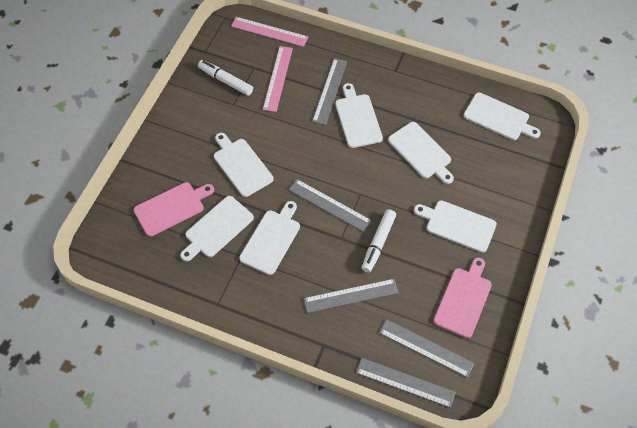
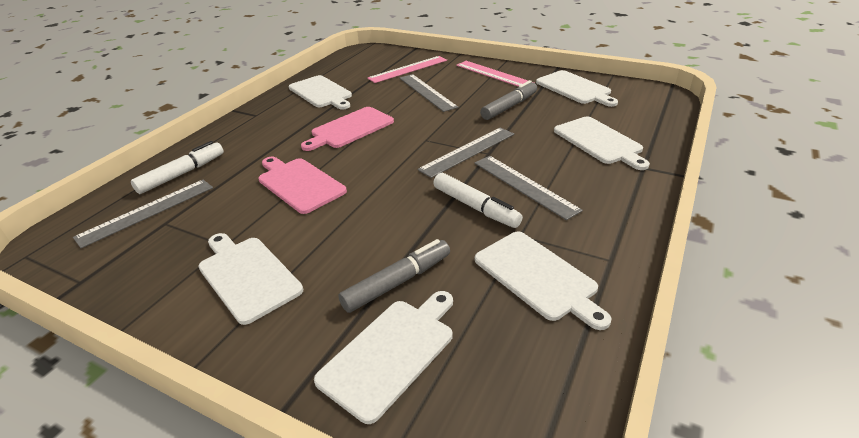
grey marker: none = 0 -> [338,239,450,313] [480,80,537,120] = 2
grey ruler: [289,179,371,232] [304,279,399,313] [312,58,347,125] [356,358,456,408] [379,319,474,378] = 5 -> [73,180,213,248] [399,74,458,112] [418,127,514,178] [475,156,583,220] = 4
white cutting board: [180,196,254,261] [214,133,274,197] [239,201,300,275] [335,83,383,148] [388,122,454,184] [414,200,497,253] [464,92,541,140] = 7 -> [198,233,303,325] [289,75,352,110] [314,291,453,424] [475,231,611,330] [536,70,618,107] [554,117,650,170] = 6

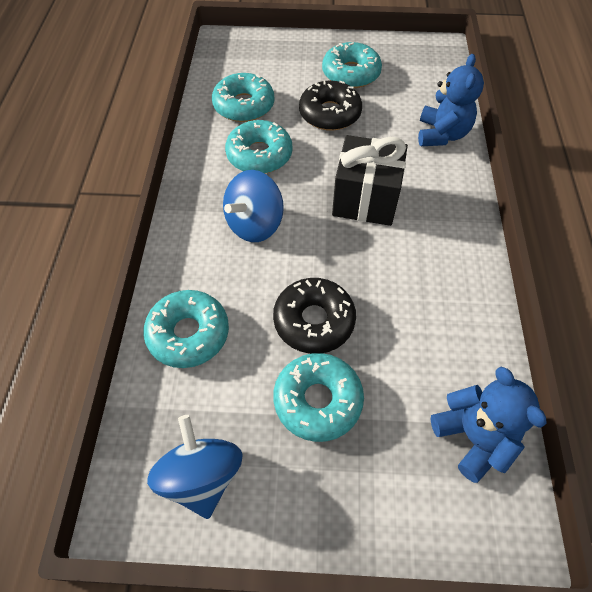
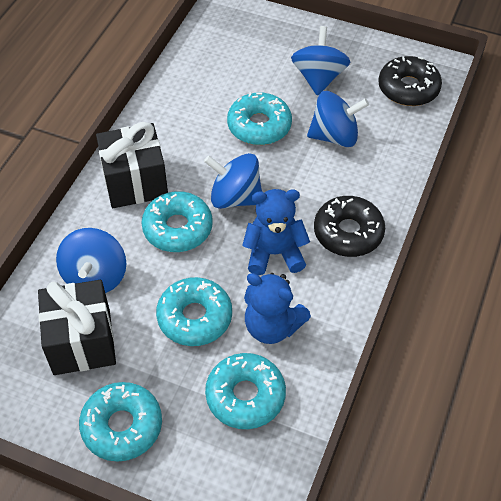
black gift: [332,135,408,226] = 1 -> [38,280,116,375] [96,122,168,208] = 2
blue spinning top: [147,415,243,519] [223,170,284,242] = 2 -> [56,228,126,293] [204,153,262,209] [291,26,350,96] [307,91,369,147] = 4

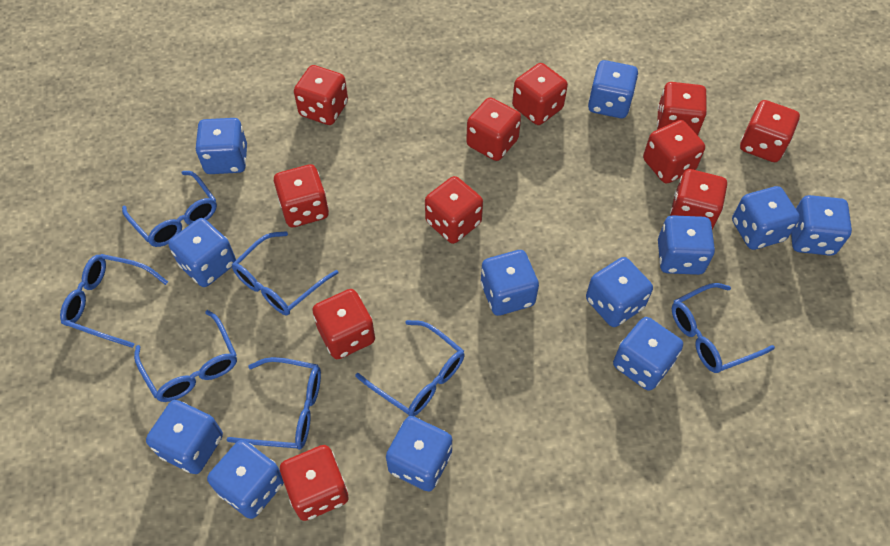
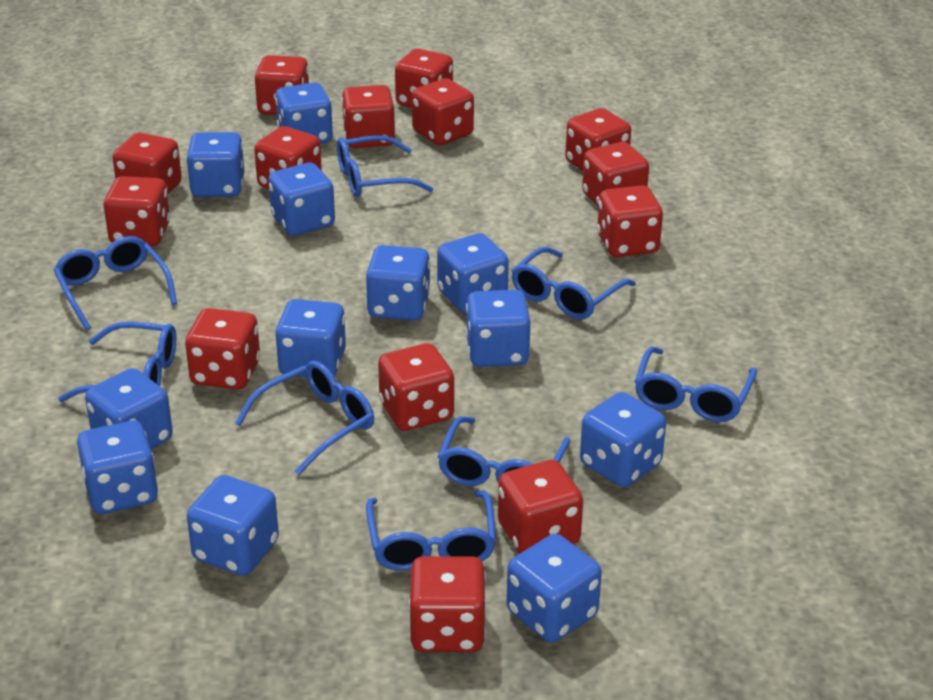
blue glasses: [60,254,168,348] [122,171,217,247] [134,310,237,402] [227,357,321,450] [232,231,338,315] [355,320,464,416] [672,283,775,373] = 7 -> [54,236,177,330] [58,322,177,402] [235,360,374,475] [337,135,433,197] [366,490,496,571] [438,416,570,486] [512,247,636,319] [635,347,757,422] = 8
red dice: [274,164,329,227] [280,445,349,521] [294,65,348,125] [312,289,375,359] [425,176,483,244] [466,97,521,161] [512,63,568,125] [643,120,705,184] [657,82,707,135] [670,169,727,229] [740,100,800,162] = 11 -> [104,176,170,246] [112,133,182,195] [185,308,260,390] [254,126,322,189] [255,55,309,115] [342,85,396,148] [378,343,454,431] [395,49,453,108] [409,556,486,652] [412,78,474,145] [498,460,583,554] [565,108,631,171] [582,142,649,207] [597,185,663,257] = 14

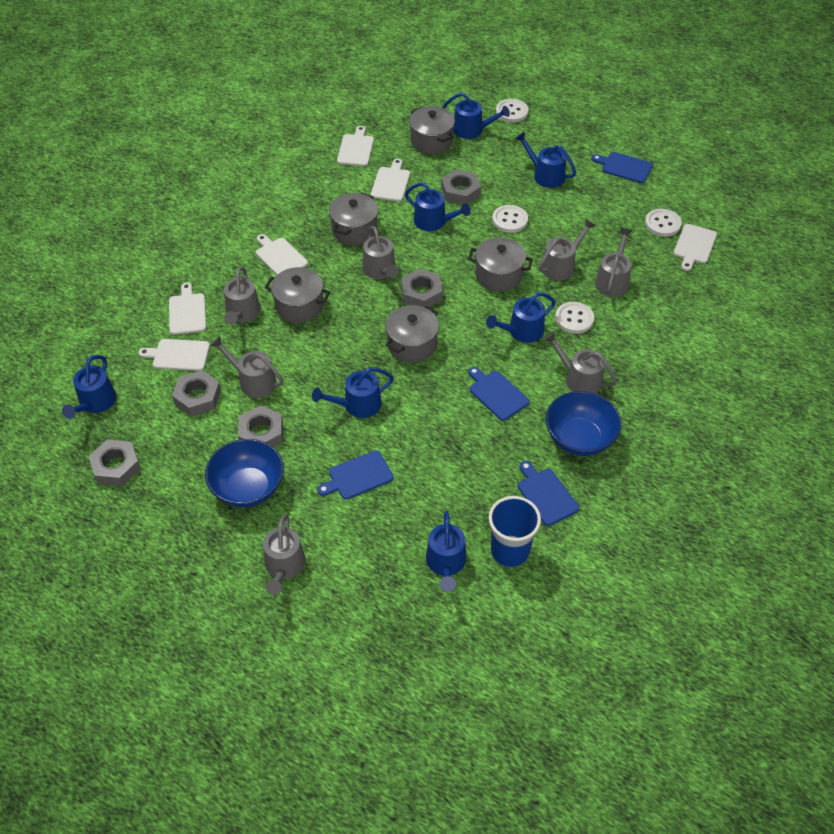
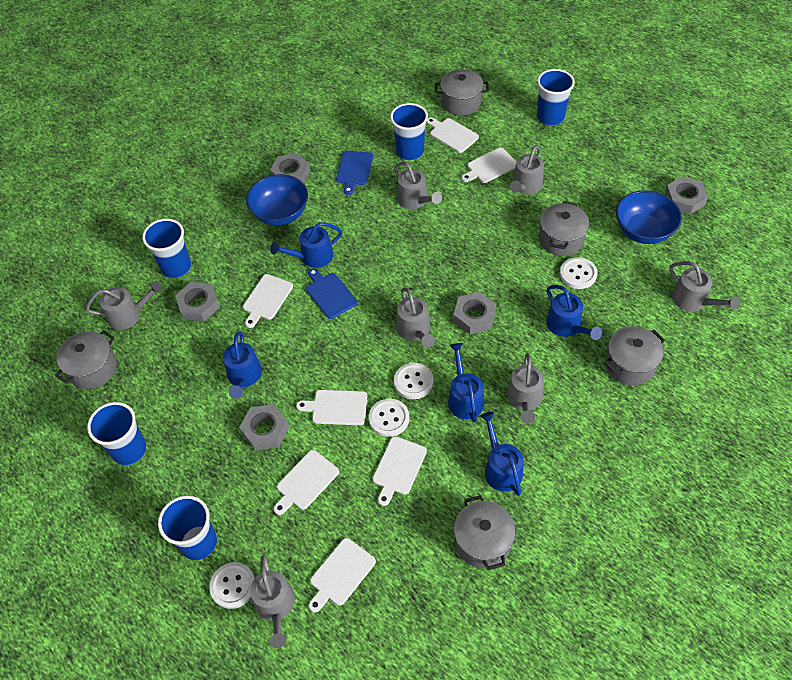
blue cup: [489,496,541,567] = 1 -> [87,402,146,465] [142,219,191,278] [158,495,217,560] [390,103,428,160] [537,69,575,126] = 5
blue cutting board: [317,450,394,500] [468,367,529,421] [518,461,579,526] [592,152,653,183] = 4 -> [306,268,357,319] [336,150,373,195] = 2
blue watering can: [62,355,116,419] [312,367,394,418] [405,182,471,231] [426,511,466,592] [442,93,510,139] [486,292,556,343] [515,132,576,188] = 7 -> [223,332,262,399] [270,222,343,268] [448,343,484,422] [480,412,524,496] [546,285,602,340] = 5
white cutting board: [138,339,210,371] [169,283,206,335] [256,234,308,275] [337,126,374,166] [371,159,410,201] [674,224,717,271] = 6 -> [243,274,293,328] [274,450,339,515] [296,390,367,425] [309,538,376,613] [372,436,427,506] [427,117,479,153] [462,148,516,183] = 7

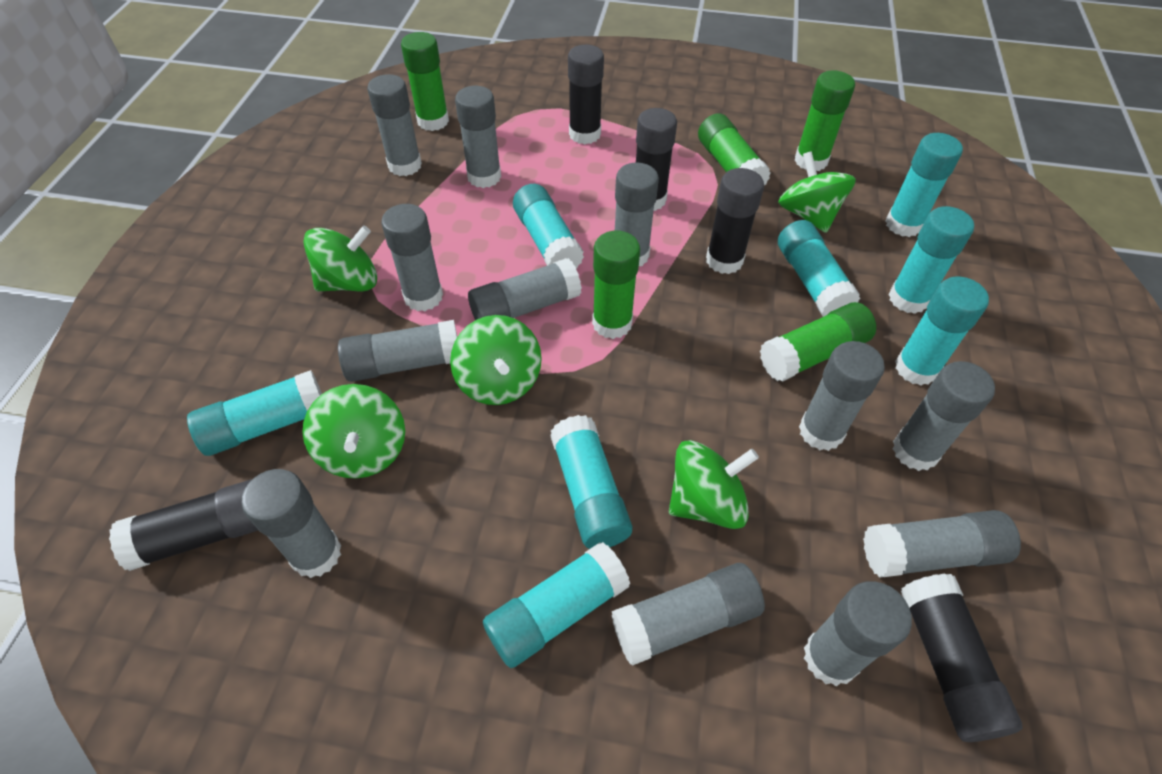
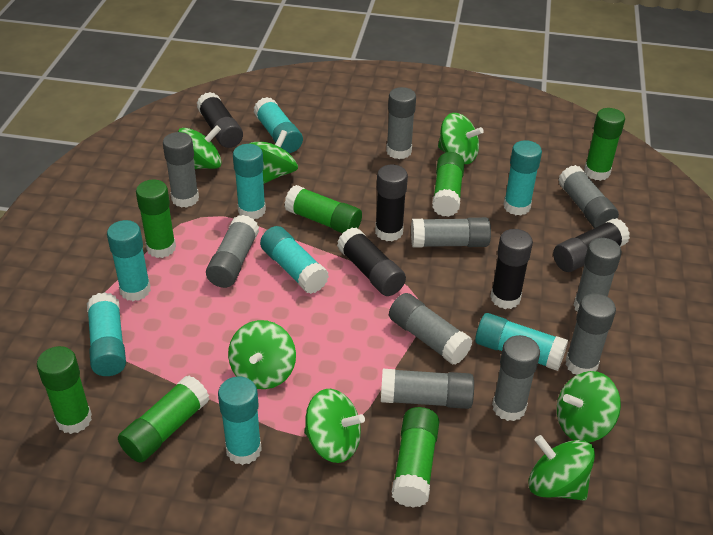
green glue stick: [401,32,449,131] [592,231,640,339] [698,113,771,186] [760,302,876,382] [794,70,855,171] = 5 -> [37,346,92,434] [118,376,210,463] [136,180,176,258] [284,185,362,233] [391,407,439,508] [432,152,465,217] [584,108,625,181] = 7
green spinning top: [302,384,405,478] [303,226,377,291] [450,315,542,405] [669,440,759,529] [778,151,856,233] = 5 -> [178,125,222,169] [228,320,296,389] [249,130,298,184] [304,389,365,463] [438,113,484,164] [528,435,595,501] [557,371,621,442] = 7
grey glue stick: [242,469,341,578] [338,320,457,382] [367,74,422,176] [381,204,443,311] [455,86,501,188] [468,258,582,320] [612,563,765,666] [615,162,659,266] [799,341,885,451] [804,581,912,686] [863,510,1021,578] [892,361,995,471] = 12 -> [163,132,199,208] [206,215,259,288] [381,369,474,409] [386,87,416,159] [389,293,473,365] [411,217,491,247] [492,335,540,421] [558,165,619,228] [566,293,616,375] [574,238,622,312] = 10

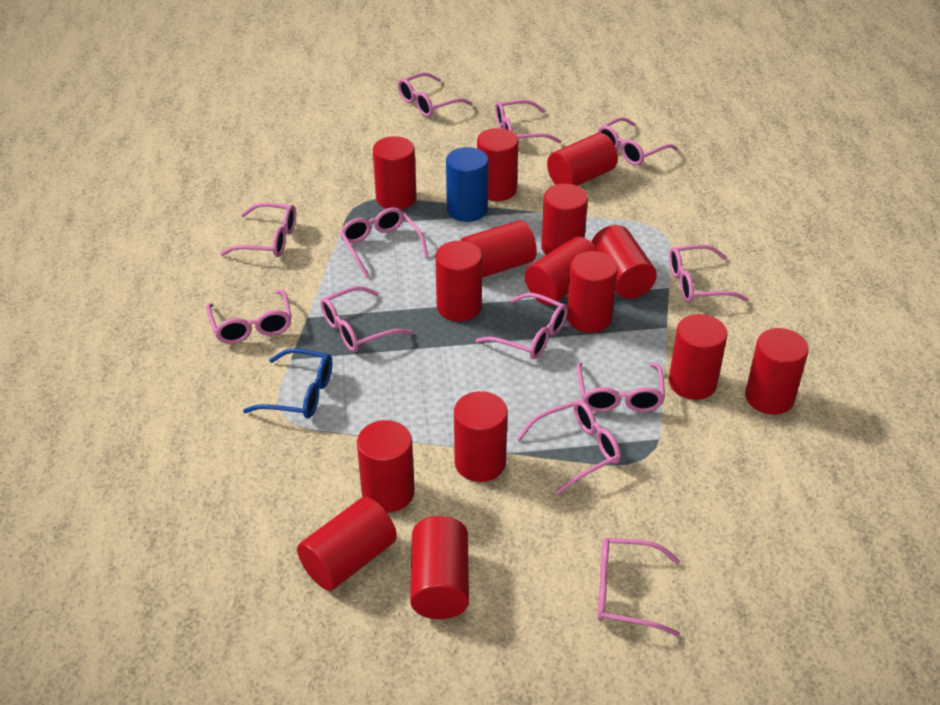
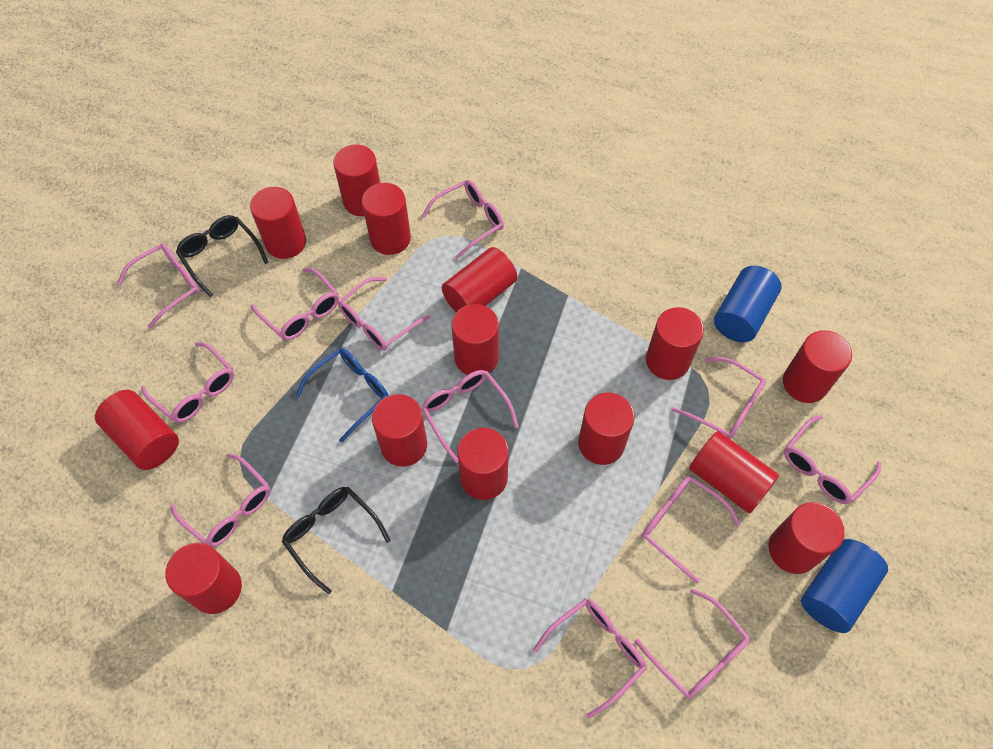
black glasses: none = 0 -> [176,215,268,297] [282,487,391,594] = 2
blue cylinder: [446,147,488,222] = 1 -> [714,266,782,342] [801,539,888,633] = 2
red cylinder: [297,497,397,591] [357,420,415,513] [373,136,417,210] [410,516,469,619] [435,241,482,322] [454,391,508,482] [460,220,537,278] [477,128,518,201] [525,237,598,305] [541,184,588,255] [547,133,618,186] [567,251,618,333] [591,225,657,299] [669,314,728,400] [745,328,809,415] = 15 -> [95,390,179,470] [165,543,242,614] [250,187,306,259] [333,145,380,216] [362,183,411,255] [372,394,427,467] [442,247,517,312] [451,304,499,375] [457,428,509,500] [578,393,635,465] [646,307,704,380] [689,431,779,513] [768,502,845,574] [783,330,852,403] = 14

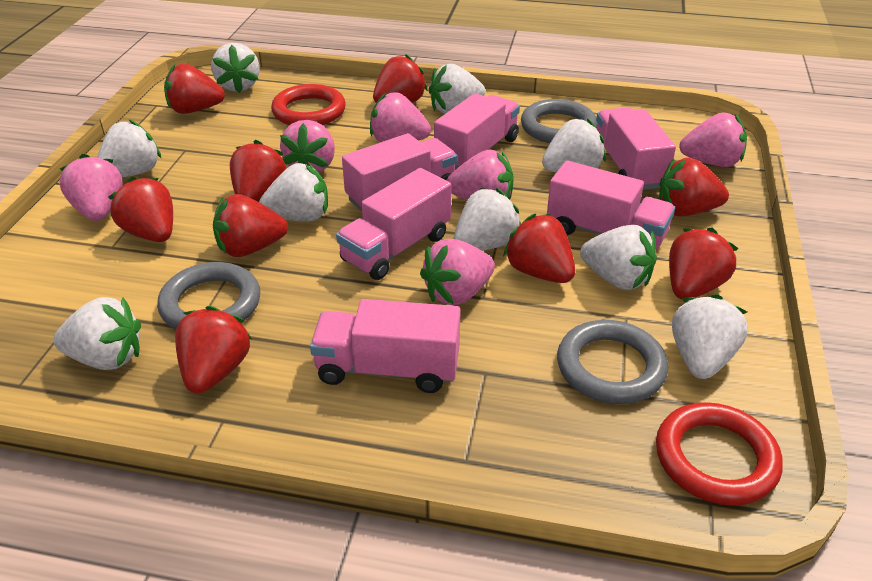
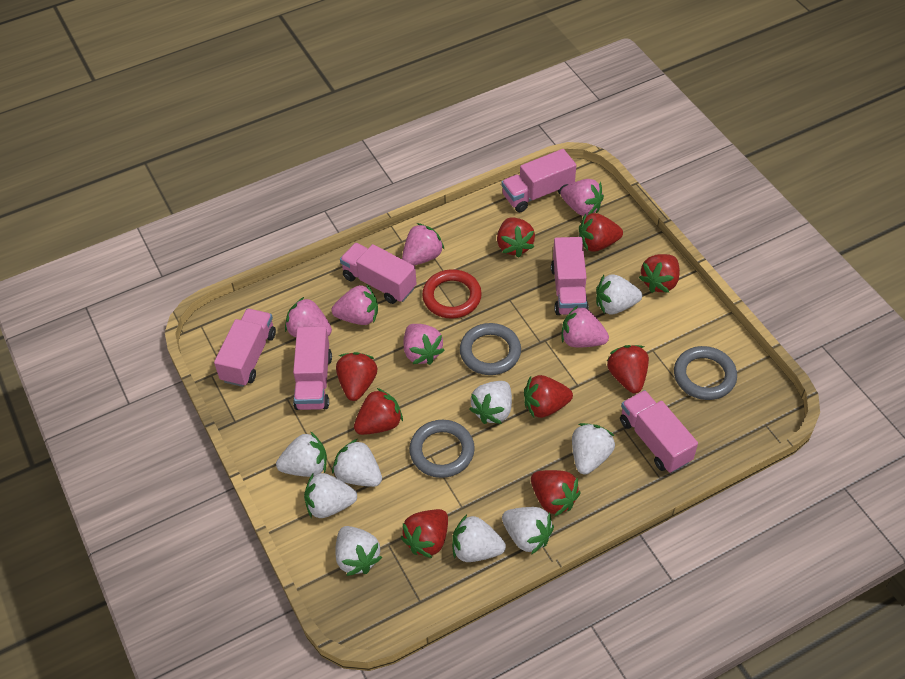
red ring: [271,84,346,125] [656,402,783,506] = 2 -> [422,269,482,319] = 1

──────────

# Try it
Above are the records; report each line in them that includes the word "glue".

# Problem solution
green glue stick: [401,32,449,131] [592,231,640,339] [698,113,771,186] [760,302,876,382] [794,70,855,171] = 5 -> [37,346,92,434] [118,376,210,463] [136,180,176,258] [284,185,362,233] [391,407,439,508] [432,152,465,217] [584,108,625,181] = 7
grey glue stick: [242,469,341,578] [338,320,457,382] [367,74,422,176] [381,204,443,311] [455,86,501,188] [468,258,582,320] [612,563,765,666] [615,162,659,266] [799,341,885,451] [804,581,912,686] [863,510,1021,578] [892,361,995,471] = 12 -> [163,132,199,208] [206,215,259,288] [381,369,474,409] [386,87,416,159] [389,293,473,365] [411,217,491,247] [492,335,540,421] [558,165,619,228] [566,293,616,375] [574,238,622,312] = 10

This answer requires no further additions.